## What to produce
For the entries below, work out how many lines include the string "none", then write only that number.

## Records provided

━━━━━━━━━━

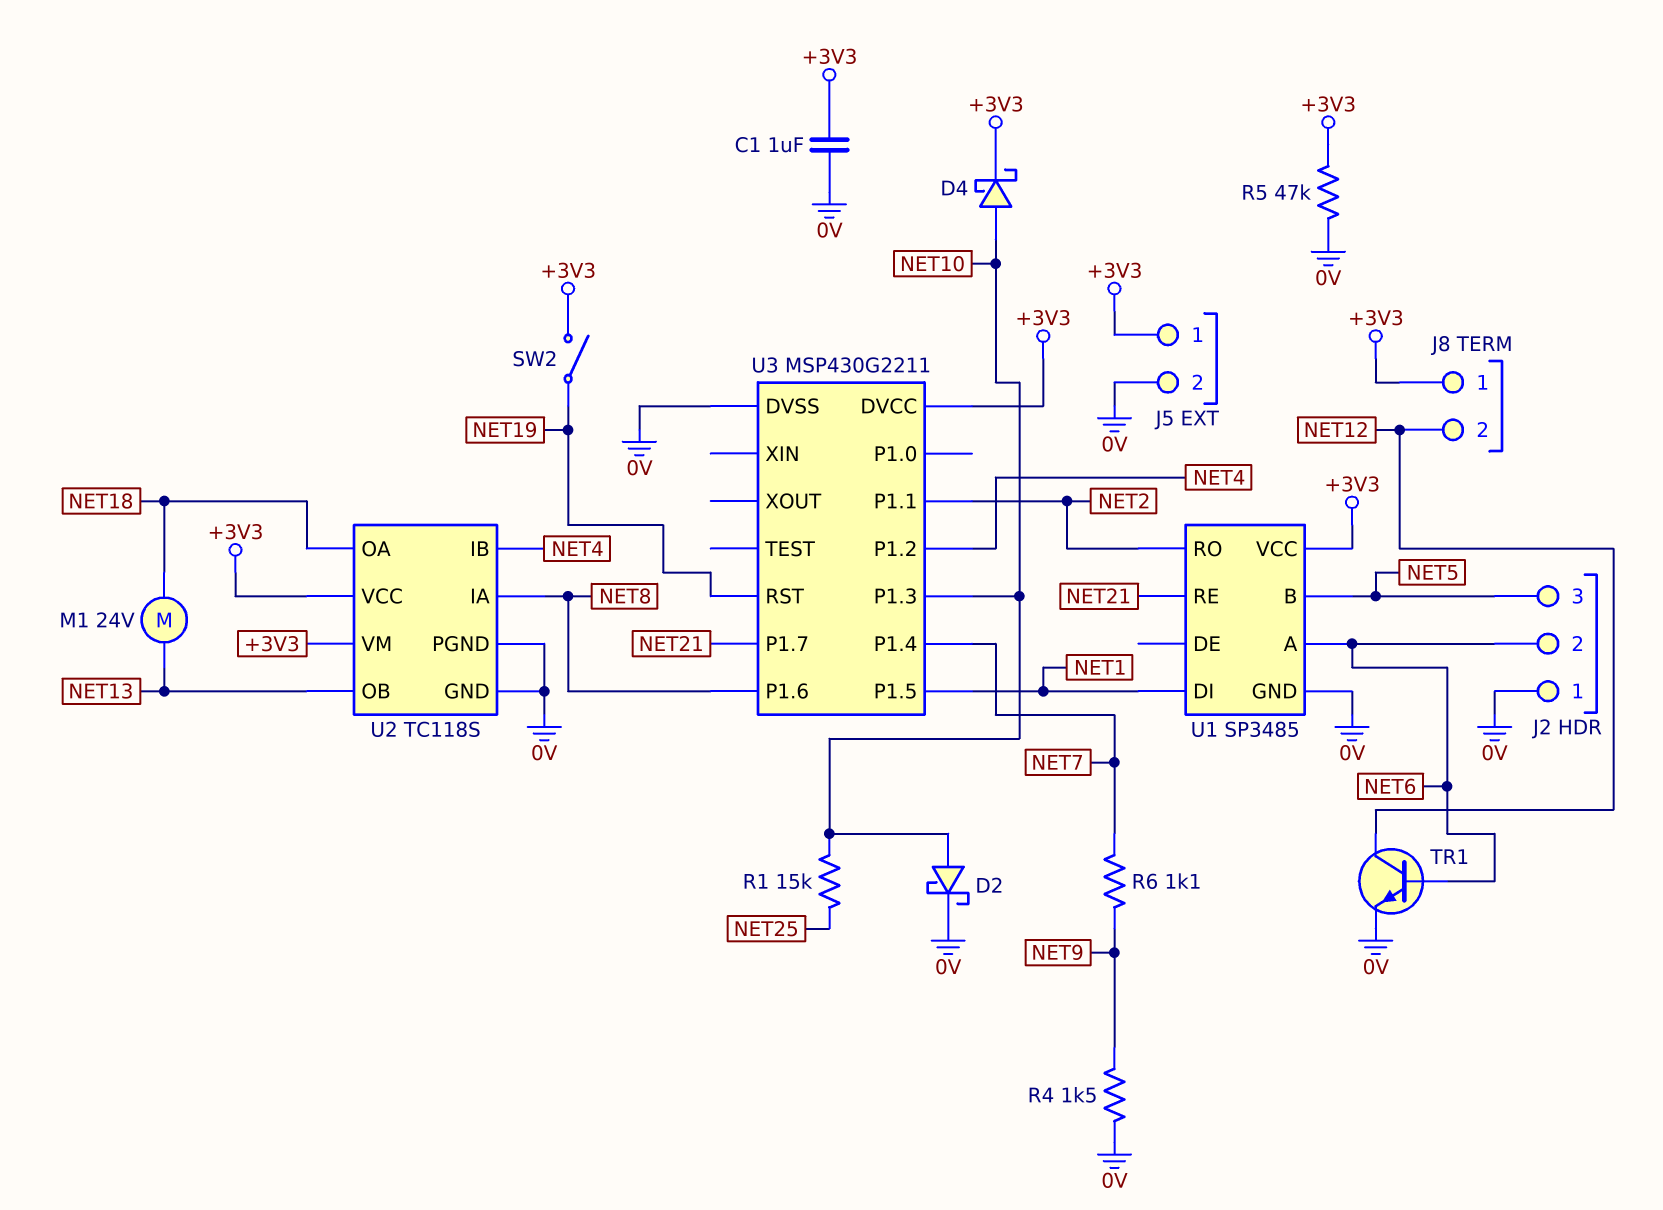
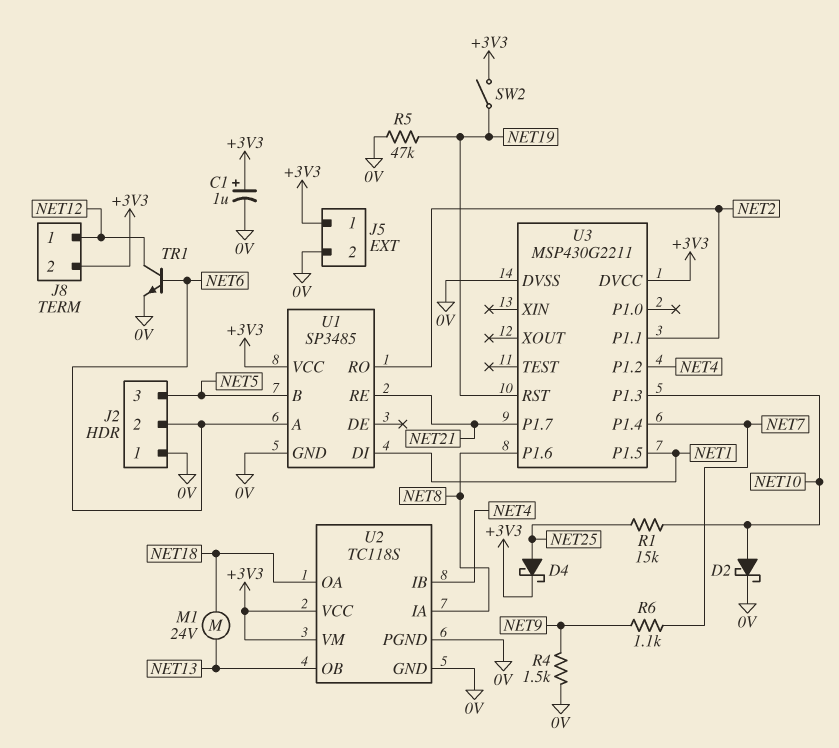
C1: 1uF (+3V3, 0V) -> 1uF (plus +3V3, minus 0V)
D4: schottky (A NET10, K +3V3) -> schottky (A NET25, K +3V3)
J8 pin 1: +3V3 -> NET12
J8 pin 2: NET12 -> +3V3
R5: 47k (+3V3, 0V) -> 47k (0V, NET19)

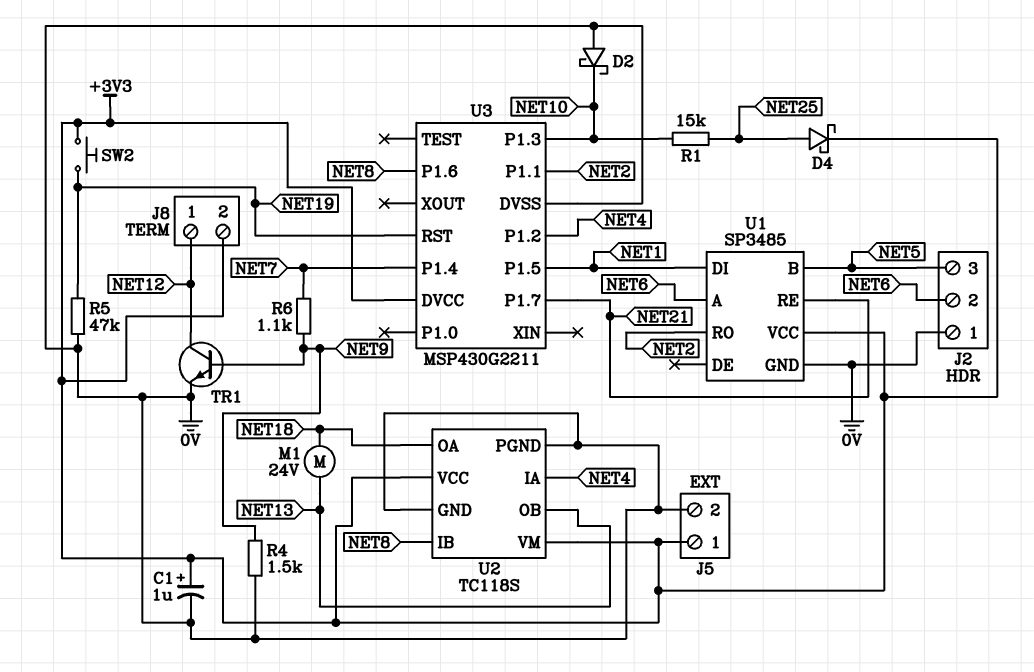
D2: schottky (A NET10, K 0V) -> schottky (A 0V, K NET10)
SW2: switch (+3V3, NET19) -> button (+3V3, NET19)
TR1: NPN (B NET6, C NET12, E 0V) -> NPN (B NET9, C NET12, E 0V)
U2 pin IA: NET8 -> NET4
U2 pin IB: NET4 -> NET8

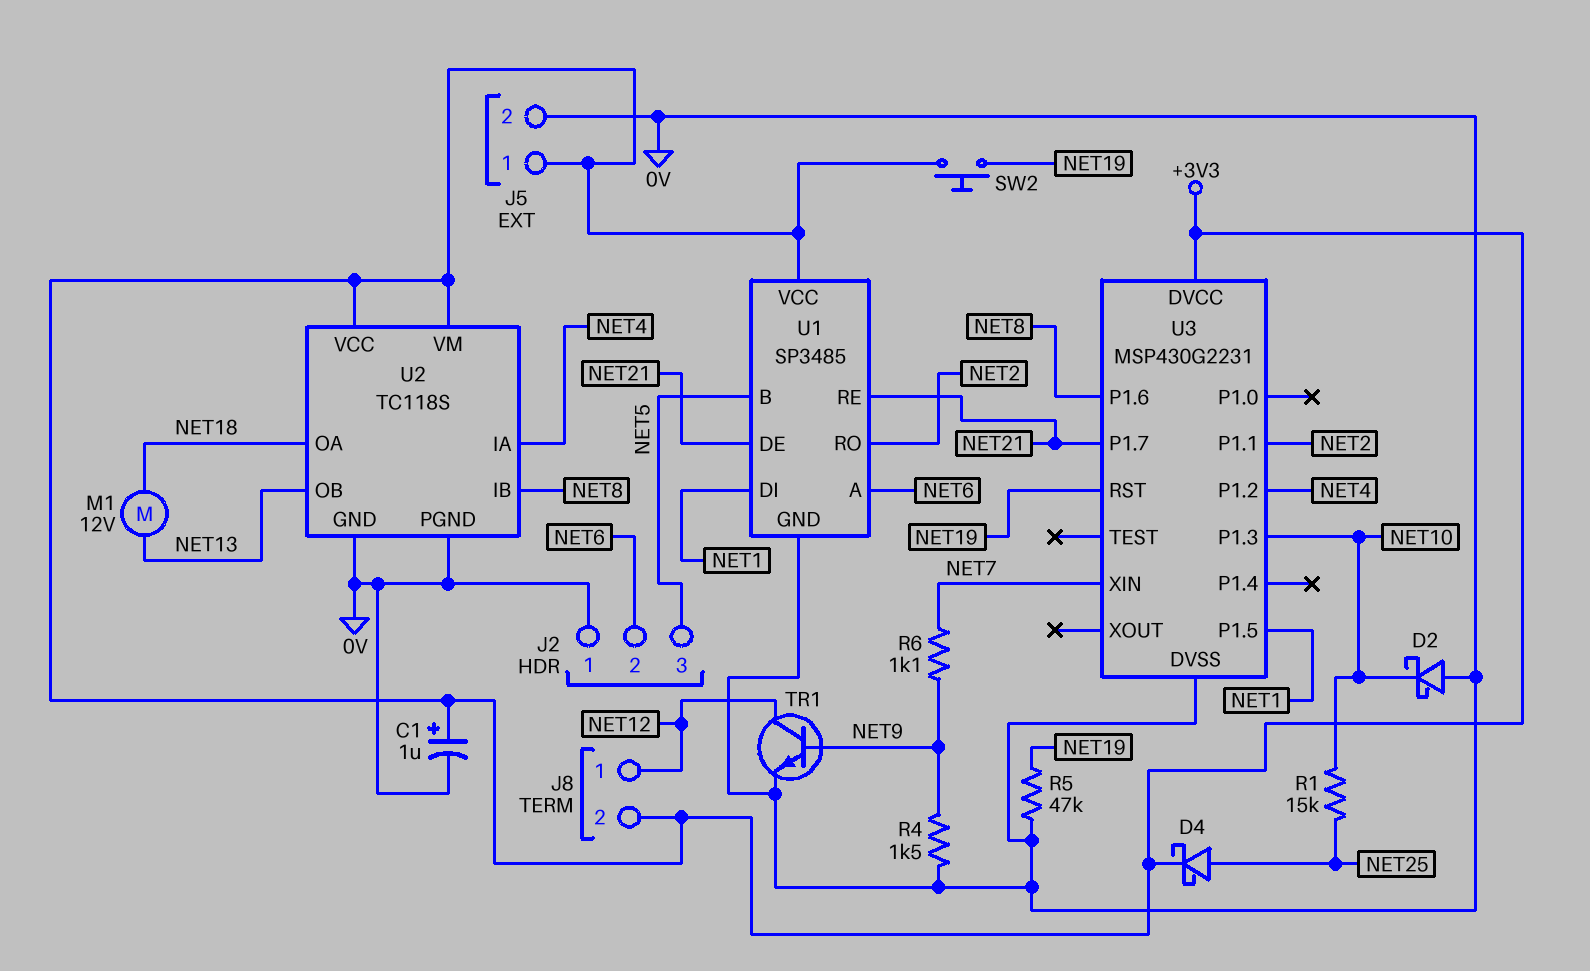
M1: motor 24V (NET13, NET18) -> motor 12V (NET13, NET18)
U1 pin DE: none -> NET21
U3: MSP430G2211 -> MSP430G2231
U3 pin P1.4: NET7 -> none
U3 pin XIN: none -> NET7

━━━━━━━━━━

## Written response
3